- Information provided -
'''
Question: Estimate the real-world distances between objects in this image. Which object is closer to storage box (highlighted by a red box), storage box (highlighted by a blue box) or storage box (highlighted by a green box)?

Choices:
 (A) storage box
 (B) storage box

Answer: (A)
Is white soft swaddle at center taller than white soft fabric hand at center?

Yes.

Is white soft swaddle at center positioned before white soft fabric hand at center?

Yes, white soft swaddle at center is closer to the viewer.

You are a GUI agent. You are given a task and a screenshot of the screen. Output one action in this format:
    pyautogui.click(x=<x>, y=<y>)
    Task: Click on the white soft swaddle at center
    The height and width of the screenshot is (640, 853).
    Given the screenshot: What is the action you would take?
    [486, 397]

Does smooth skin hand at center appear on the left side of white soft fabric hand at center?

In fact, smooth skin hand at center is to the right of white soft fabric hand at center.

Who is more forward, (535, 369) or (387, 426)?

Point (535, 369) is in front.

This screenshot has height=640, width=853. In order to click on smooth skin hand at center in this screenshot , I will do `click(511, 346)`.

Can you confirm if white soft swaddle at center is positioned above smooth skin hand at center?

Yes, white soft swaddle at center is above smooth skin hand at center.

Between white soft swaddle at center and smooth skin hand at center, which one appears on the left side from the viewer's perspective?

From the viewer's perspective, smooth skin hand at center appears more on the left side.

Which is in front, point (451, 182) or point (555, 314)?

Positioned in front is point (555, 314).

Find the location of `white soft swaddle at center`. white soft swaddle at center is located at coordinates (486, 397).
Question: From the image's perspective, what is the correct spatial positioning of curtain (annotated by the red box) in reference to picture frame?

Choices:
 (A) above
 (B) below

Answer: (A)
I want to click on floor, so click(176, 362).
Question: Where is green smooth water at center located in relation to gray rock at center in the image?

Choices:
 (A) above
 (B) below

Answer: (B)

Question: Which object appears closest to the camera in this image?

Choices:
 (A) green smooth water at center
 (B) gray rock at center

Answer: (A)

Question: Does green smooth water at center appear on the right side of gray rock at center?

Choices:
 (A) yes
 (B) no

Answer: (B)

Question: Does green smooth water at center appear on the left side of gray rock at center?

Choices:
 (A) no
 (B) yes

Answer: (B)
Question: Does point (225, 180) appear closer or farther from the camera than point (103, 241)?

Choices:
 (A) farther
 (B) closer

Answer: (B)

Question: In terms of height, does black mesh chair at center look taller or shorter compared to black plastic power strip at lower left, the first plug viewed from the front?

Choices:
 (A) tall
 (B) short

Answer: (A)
'''
- What you need to do -
Please rewrite the listing above with every "gray rock" renamed to "dark stone", leaving everything else unchanged.

- Exercise output -
Question: Estimate the real-world distances between objects in this image. Which object is closer to storage box (highlighted by a red box), storage box (highlighted by a blue box) or storage box (highlighted by a green box)?

Choices:
 (A) storage box
 (B) storage box

Answer: (A)
Is white soft swaddle at center taller than white soft fabric hand at center?

Yes.

Is white soft swaddle at center positioned before white soft fabric hand at center?

Yes, white soft swaddle at center is closer to the viewer.

You are a GUI agent. You are given a task and a screenshot of the screen. Output one action in this format:
    pyautogui.click(x=<x>, y=<y>)
    Task: Click on the white soft swaddle at center
    The height and width of the screenshot is (640, 853).
    Given the screenshot: What is the action you would take?
    [486, 397]

Does smooth skin hand at center appear on the left side of white soft fabric hand at center?

In fact, smooth skin hand at center is to the right of white soft fabric hand at center.

Who is more forward, (535, 369) or (387, 426)?

Point (535, 369) is in front.

This screenshot has height=640, width=853. In order to click on smooth skin hand at center in this screenshot , I will do `click(511, 346)`.

Can you confirm if white soft swaddle at center is positioned above smooth skin hand at center?

Yes, white soft swaddle at center is above smooth skin hand at center.

Between white soft swaddle at center and smooth skin hand at center, which one appears on the left side from the viewer's perspective?

From the viewer's perspective, smooth skin hand at center appears more on the left side.

Which is in front, point (451, 182) or point (555, 314)?

Positioned in front is point (555, 314).

Find the location of `white soft swaddle at center`. white soft swaddle at center is located at coordinates (486, 397).
Question: From the image's perspective, what is the correct spatial positioning of curtain (annotated by the red box) in reference to picture frame?

Choices:
 (A) above
 (B) below

Answer: (A)
I want to click on floor, so click(176, 362).
Question: Where is green smooth water at center located in relation to dark stone at center in the image?

Choices:
 (A) above
 (B) below

Answer: (B)

Question: Which object appears closest to the camera in this image?

Choices:
 (A) green smooth water at center
 (B) dark stone at center

Answer: (A)

Question: Does green smooth water at center appear on the right side of dark stone at center?

Choices:
 (A) yes
 (B) no

Answer: (B)

Question: Does green smooth water at center appear on the left side of dark stone at center?

Choices:
 (A) no
 (B) yes

Answer: (B)
Question: Does point (225, 180) appear closer or farther from the camera than point (103, 241)?

Choices:
 (A) farther
 (B) closer

Answer: (B)

Question: In terms of height, does black mesh chair at center look taller or shorter compared to black plastic power strip at lower left, the first plug viewed from the front?

Choices:
 (A) tall
 (B) short

Answer: (A)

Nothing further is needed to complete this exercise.